Coordinate-based object records:

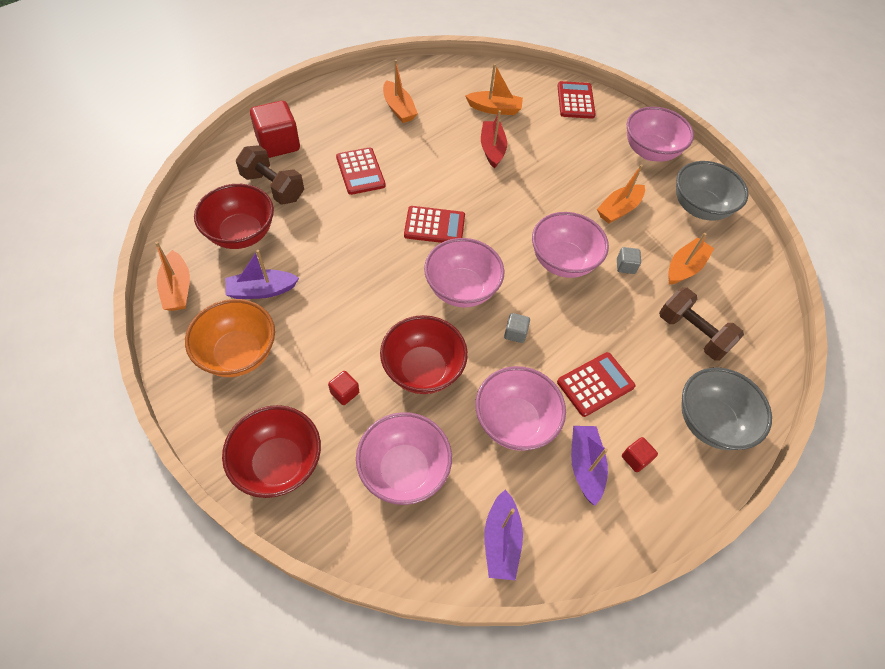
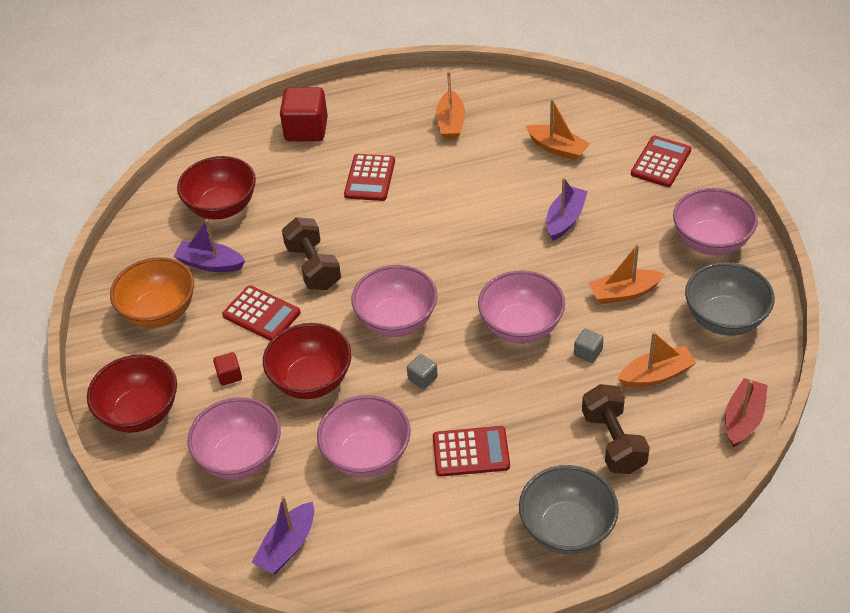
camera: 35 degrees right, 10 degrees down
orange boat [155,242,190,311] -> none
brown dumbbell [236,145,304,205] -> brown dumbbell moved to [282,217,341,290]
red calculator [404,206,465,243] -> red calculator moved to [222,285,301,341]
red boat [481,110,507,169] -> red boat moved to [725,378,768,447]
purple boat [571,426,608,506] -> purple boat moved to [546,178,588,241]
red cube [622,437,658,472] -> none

> [TASK OBJECTIVE]: Look through the preceding entries for the word "boat". Report how many lines hold it, and only that number.

> [SOLUTION TO THE EXERCISE]: 3